- _Description of the task_
Give the entries again, exactly as written.

Extracted data entries

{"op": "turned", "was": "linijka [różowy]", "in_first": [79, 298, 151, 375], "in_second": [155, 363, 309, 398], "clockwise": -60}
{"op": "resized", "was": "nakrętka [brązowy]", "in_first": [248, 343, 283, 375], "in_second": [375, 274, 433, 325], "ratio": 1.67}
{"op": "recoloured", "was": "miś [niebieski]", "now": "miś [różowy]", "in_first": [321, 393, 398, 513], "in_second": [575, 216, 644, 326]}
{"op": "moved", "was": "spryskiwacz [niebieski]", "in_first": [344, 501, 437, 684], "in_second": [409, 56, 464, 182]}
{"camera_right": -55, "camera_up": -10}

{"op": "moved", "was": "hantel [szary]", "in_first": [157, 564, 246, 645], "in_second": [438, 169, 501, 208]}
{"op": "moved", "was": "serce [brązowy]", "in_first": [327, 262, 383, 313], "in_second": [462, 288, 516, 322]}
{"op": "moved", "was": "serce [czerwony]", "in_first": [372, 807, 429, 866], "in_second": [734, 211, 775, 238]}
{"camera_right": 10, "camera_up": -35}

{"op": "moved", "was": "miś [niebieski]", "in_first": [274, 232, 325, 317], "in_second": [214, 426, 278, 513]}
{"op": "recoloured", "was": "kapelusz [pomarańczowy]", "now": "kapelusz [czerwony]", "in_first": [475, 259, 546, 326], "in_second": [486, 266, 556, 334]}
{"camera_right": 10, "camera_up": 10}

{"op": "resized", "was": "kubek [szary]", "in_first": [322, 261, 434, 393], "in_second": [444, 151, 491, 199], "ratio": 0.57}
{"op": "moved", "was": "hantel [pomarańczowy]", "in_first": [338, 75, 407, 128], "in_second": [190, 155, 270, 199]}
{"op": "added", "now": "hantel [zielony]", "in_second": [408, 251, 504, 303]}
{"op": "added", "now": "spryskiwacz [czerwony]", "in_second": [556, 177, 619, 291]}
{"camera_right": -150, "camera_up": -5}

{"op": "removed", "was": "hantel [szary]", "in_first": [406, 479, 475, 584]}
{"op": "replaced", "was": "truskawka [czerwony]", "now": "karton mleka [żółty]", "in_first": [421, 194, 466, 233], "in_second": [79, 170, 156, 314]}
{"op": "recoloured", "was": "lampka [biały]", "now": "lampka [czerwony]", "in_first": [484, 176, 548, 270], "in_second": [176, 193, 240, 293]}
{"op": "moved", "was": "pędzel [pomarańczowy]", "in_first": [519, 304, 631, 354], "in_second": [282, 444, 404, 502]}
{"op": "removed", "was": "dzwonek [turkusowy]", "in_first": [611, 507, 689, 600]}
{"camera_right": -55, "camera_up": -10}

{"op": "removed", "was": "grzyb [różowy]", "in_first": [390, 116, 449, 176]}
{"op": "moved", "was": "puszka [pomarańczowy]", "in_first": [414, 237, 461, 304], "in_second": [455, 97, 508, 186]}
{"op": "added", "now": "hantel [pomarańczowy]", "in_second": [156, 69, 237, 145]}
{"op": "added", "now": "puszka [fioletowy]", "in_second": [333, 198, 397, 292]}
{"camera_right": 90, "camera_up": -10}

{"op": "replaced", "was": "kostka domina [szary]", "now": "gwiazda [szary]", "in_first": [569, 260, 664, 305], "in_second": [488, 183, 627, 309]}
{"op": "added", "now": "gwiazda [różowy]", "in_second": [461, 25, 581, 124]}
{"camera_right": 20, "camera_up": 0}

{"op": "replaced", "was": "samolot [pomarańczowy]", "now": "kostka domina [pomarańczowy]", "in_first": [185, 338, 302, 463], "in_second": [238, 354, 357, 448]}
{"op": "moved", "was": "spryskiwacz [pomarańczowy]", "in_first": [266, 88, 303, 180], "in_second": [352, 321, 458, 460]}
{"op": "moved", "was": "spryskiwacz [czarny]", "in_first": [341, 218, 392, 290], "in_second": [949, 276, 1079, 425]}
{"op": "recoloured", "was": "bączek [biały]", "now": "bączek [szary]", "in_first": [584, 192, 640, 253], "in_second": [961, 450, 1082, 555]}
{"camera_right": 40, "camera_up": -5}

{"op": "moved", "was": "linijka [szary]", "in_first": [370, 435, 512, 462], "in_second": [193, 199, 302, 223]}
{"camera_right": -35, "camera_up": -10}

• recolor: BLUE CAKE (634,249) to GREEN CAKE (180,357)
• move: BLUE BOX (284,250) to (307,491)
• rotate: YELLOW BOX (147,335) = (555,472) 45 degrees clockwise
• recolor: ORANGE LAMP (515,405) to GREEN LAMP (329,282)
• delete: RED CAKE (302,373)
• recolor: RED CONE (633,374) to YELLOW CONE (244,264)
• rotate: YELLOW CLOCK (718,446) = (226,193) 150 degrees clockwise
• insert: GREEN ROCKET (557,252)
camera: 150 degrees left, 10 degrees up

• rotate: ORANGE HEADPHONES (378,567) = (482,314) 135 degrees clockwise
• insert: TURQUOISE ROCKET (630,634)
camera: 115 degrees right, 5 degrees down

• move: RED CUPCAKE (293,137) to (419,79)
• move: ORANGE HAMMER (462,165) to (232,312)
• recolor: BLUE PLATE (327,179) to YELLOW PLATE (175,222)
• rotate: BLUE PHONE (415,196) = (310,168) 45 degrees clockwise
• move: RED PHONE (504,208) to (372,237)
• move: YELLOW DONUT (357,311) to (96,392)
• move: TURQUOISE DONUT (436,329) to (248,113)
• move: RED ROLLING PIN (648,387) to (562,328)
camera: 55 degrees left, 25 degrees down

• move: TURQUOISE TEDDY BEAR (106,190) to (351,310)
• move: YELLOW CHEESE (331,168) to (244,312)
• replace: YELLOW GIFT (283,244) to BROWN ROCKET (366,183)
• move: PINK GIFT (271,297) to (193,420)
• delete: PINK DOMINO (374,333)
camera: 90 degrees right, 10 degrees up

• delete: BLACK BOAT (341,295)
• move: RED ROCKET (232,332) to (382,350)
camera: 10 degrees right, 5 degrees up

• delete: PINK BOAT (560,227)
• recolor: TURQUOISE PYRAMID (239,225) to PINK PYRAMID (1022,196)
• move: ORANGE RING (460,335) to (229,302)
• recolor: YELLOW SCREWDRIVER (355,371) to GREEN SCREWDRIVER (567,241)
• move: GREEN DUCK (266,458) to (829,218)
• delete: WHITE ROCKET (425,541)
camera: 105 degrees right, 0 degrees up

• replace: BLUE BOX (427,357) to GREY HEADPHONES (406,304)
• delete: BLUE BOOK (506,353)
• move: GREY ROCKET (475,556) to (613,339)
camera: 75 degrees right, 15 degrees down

- _Your response_
{"op": "turned", "was": "linijka [różowy]", "in_first": [79, 298, 151, 375], "in_second": [155, 363, 309, 398], "clockwise": -60}
{"op": "resized", "was": "nakrętka [brązowy]", "in_first": [248, 343, 283, 375], "in_second": [375, 274, 433, 325], "ratio": 1.67}
{"op": "recoloured", "was": "miś [niebieski]", "now": "miś [różowy]", "in_first": [321, 393, 398, 513], "in_second": [575, 216, 644, 326]}
{"op": "moved", "was": "spryskiwacz [niebieski]", "in_first": [344, 501, 437, 684], "in_second": [409, 56, 464, 182]}
{"camera_right": -55, "camera_up": -10}

{"op": "moved", "was": "hantel [szary]", "in_first": [157, 564, 246, 645], "in_second": [438, 169, 501, 208]}
{"op": "moved", "was": "serce [brązowy]", "in_first": [327, 262, 383, 313], "in_second": [462, 288, 516, 322]}
{"op": "moved", "was": "serce [czerwony]", "in_first": [372, 807, 429, 866], "in_second": [734, 211, 775, 238]}
{"camera_right": 10, "camera_up": -35}

{"op": "moved", "was": "miś [niebieski]", "in_first": [274, 232, 325, 317], "in_second": [214, 426, 278, 513]}
{"op": "recoloured", "was": "kapelusz [pomarańczowy]", "now": "kapelusz [czerwony]", "in_first": [475, 259, 546, 326], "in_second": [486, 266, 556, 334]}
{"camera_right": 10, "camera_up": 10}

{"op": "resized", "was": "kubek [szary]", "in_first": [322, 261, 434, 393], "in_second": [444, 151, 491, 199], "ratio": 0.57}
{"op": "moved", "was": "hantel [pomarańczowy]", "in_first": [338, 75, 407, 128], "in_second": [190, 155, 270, 199]}
{"op": "added", "now": "hantel [zielony]", "in_second": [408, 251, 504, 303]}
{"op": "added", "now": "spryskiwacz [czerwony]", "in_second": [556, 177, 619, 291]}
{"camera_right": -150, "camera_up": -5}

{"op": "removed", "was": "hantel [szary]", "in_first": [406, 479, 475, 584]}
{"op": "replaced", "was": "truskawka [czerwony]", "now": "karton mleka [żółty]", "in_first": [421, 194, 466, 233], "in_second": [79, 170, 156, 314]}
{"op": "recoloured", "was": "lampka [biały]", "now": "lampka [czerwony]", "in_first": [484, 176, 548, 270], "in_second": [176, 193, 240, 293]}
{"op": "moved", "was": "pędzel [pomarańczowy]", "in_first": [519, 304, 631, 354], "in_second": [282, 444, 404, 502]}
{"op": "removed", "was": "dzwonek [turkusowy]", "in_first": [611, 507, 689, 600]}
{"camera_right": -55, "camera_up": -10}

{"op": "removed", "was": "grzyb [różowy]", "in_first": [390, 116, 449, 176]}
{"op": "moved", "was": "puszka [pomarańczowy]", "in_first": [414, 237, 461, 304], "in_second": [455, 97, 508, 186]}
{"op": "added", "now": "hantel [pomarańczowy]", "in_second": [156, 69, 237, 145]}
{"op": "added", "now": "puszka [fioletowy]", "in_second": [333, 198, 397, 292]}
{"camera_right": 90, "camera_up": -10}

{"op": "replaced", "was": "kostka domina [szary]", "now": "gwiazda [szary]", "in_first": [569, 260, 664, 305], "in_second": [488, 183, 627, 309]}
{"op": "added", "now": "gwiazda [różowy]", "in_second": [461, 25, 581, 124]}
{"camera_right": 20, "camera_up": 0}

{"op": "replaced", "was": "samolot [pomarańczowy]", "now": "kostka domina [pomarańczowy]", "in_first": [185, 338, 302, 463], "in_second": [238, 354, 357, 448]}
{"op": "moved", "was": "spryskiwacz [pomarańczowy]", "in_first": [266, 88, 303, 180], "in_second": [352, 321, 458, 460]}
{"op": "moved", "was": "spryskiwacz [czarny]", "in_first": [341, 218, 392, 290], "in_second": [949, 276, 1079, 425]}
{"op": "recoloured", "was": "bączek [biały]", "now": "bączek [szary]", "in_first": [584, 192, 640, 253], "in_second": [961, 450, 1082, 555]}
{"camera_right": 40, "camera_up": -5}

{"op": "moved", "was": "linijka [szary]", "in_first": [370, 435, 512, 462], "in_second": [193, 199, 302, 223]}
{"camera_right": -35, "camera_up": -10}

• recolor: BLUE CAKE (634,249) to GREEN CAKE (180,357)
• move: BLUE BOX (284,250) to (307,491)
• rotate: YELLOW BOX (147,335) = (555,472) 45 degrees clockwise
• recolor: ORANGE LAMP (515,405) to GREEN LAMP (329,282)
• delete: RED CAKE (302,373)
• recolor: RED CONE (633,374) to YELLOW CONE (244,264)
• rotate: YELLOW CLOCK (718,446) = (226,193) 150 degrees clockwise
• insert: GREEN ROCKET (557,252)
camera: 150 degrees left, 10 degrees up

• rotate: ORANGE HEADPHONES (378,567) = (482,314) 135 degrees clockwise
• insert: TURQUOISE ROCKET (630,634)
camera: 115 degrees right, 5 degrees down

• move: RED CUPCAKE (293,137) to (419,79)
• move: ORANGE HAMMER (462,165) to (232,312)
• recolor: BLUE PLATE (327,179) to YELLOW PLATE (175,222)
• rotate: BLUE PHONE (415,196) = (310,168) 45 degrees clockwise
• move: RED PHONE (504,208) to (372,237)
• move: YELLOW DONUT (357,311) to (96,392)
• move: TURQUOISE DONUT (436,329) to (248,113)
• move: RED ROLLING PIN (648,387) to (562,328)
camera: 55 degrees left, 25 degrees down

• move: TURQUOISE TEDDY BEAR (106,190) to (351,310)
• move: YELLOW CHEESE (331,168) to (244,312)
• replace: YELLOW GIFT (283,244) to BROWN ROCKET (366,183)
• move: PINK GIFT (271,297) to (193,420)
• delete: PINK DOMINO (374,333)
camera: 90 degrees right, 10 degrees up

• delete: BLACK BOAT (341,295)
• move: RED ROCKET (232,332) to (382,350)
camera: 10 degrees right, 5 degrees up

• delete: PINK BOAT (560,227)
• recolor: TURQUOISE PYRAMID (239,225) to PINK PYRAMID (1022,196)
• move: ORANGE RING (460,335) to (229,302)
• recolor: YELLOW SCREWDRIVER (355,371) to GREEN SCREWDRIVER (567,241)
• move: GREEN DUCK (266,458) to (829,218)
• delete: WHITE ROCKET (425,541)
camera: 105 degrees right, 0 degrees up

• replace: BLUE BOX (427,357) to GREY HEADPHONES (406,304)
• delete: BLUE BOOK (506,353)
• move: GREY ROCKET (475,556) to (613,339)
camera: 75 degrees right, 15 degrees down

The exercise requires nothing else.